### Work order:
Filter the entries below, keeping only lines with "tijeras".

### Provided data:
********************
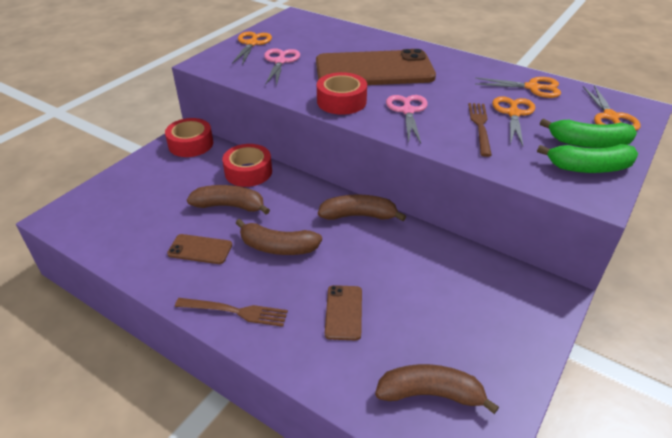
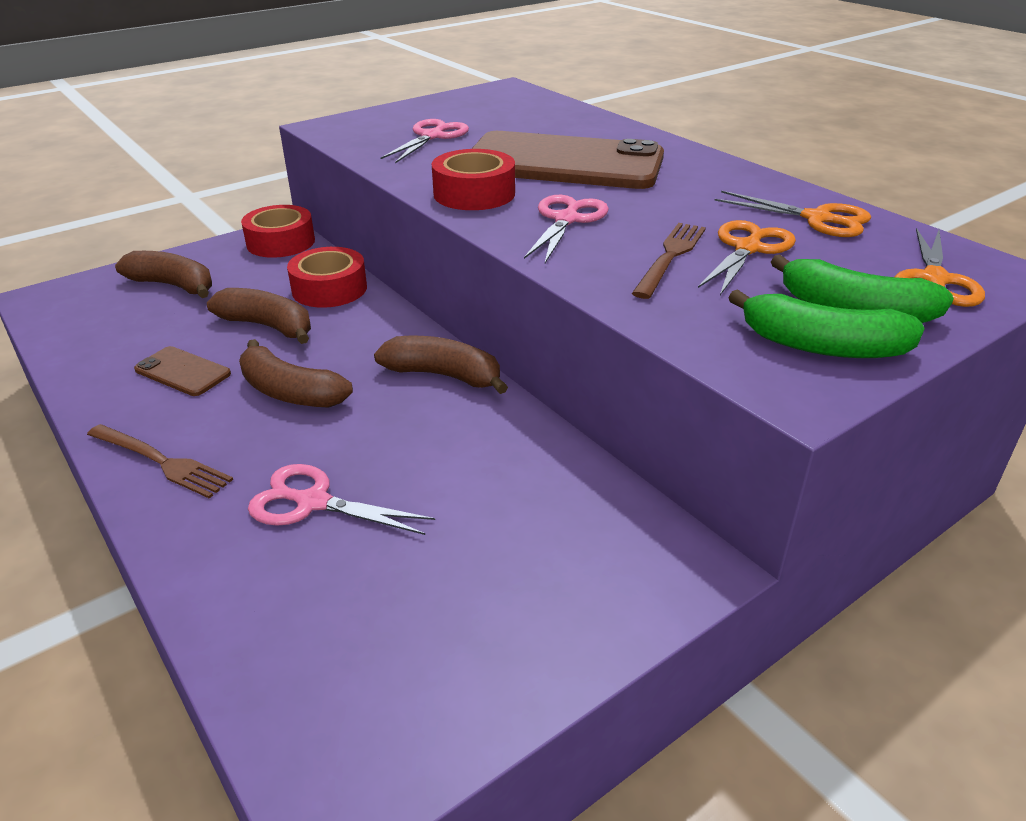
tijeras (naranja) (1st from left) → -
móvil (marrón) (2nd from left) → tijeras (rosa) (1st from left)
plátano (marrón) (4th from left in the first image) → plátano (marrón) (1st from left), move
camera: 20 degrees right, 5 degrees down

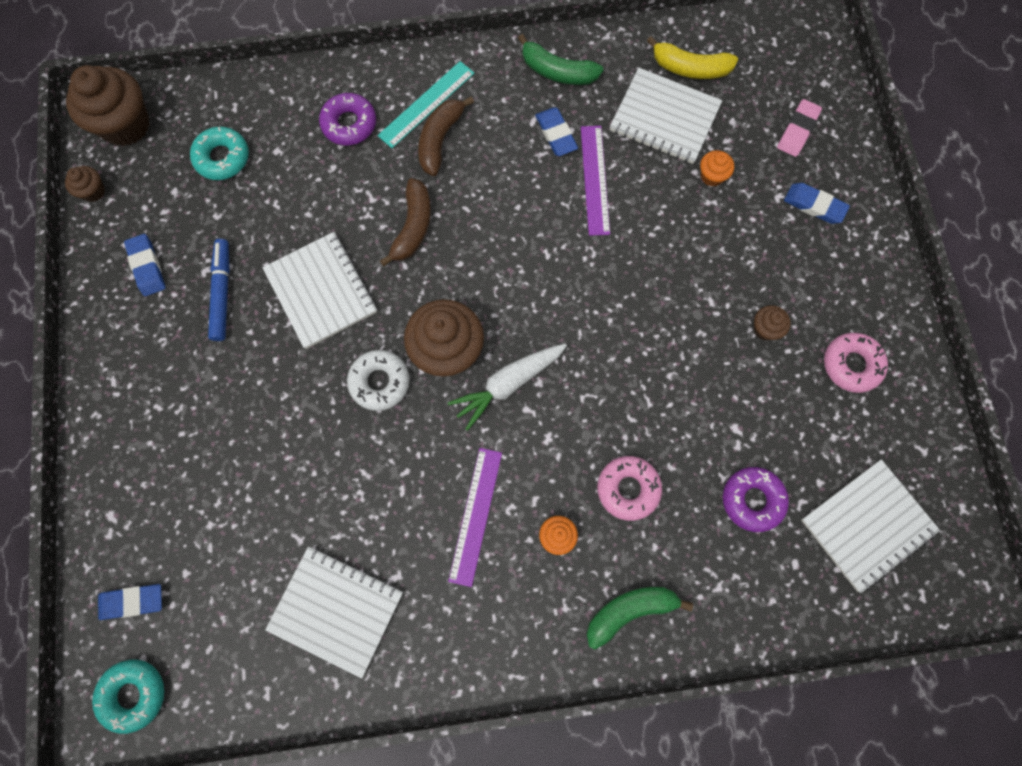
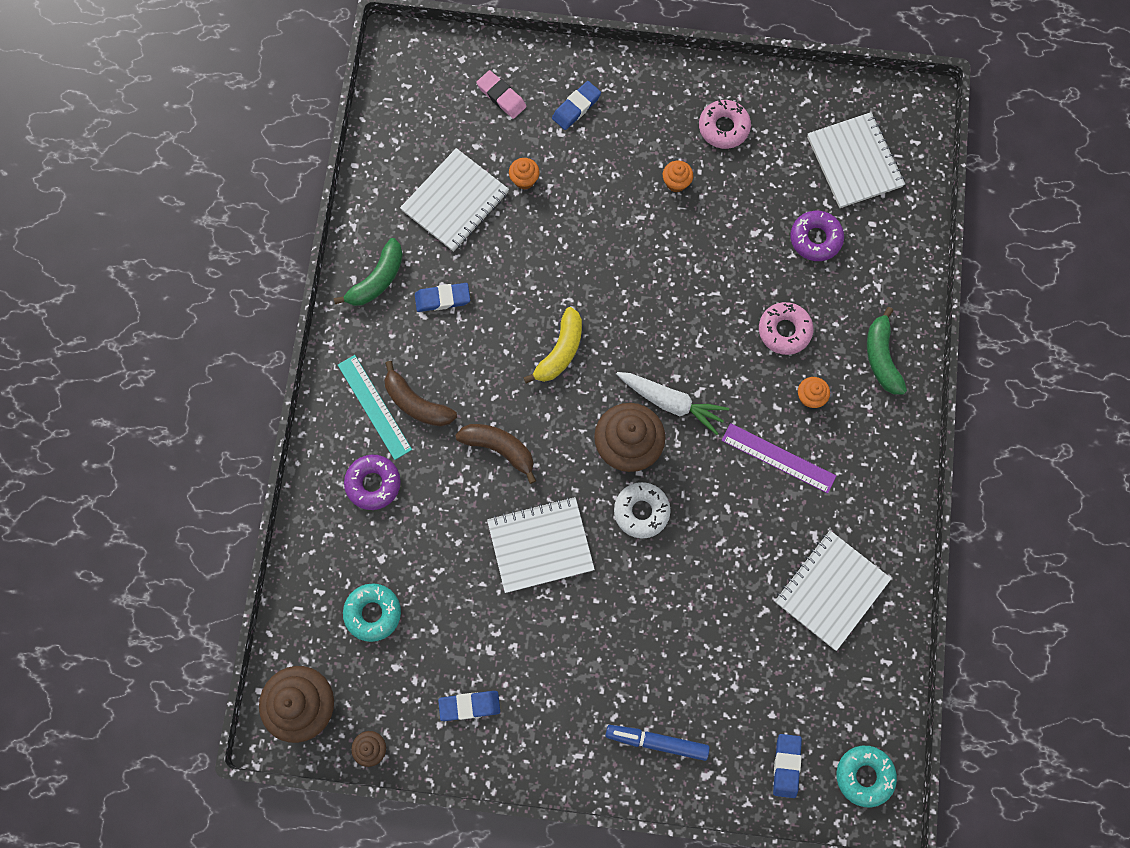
rotulador (azul), move
zanahoria (blanco), 45 degrees counterclockwise
regla (morado) (2nd from left) → -
plátano (amarillo), move
magdalena (marrón) (4th from left) → magdalena (naranja) (2nd from left)
camera: 75 degrees left, 0 degrees up

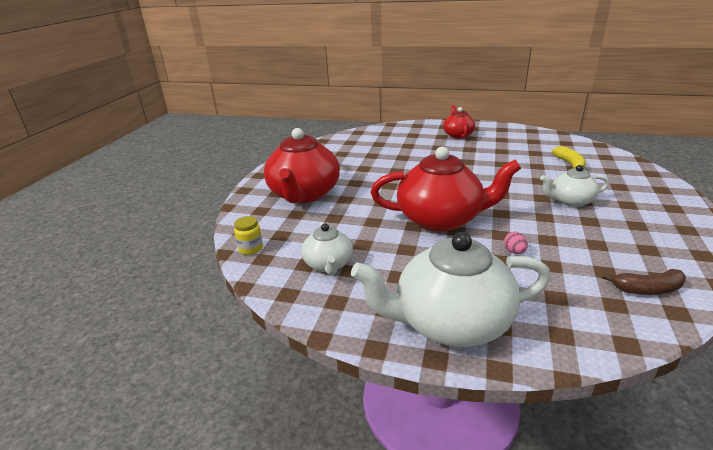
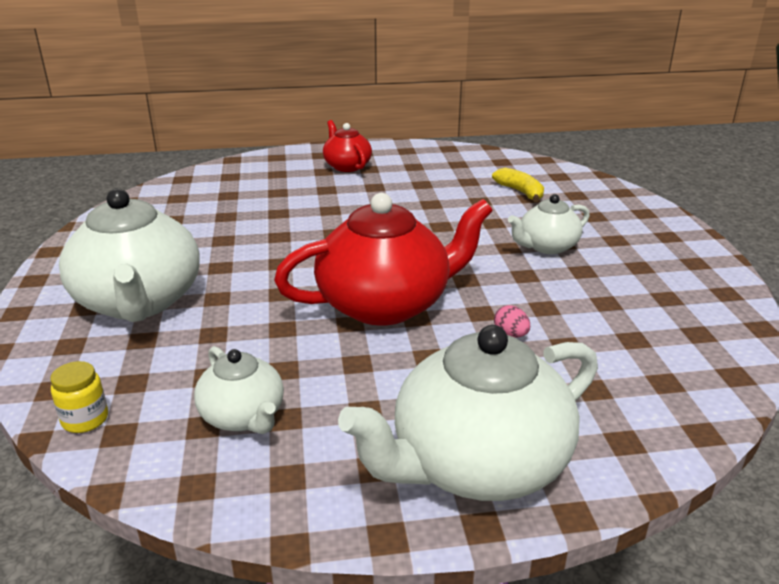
tetera (rojo) (1st from left) → tetera (blanco) (1st from left)
plátano (marrón) → -
camera: 25 degrees left, 0 degrees up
********************
### The completed task:
tijeras (naranja) (1st from left) → -
móvil (marrón) (2nd from left) → tijeras (rosa) (1st from left)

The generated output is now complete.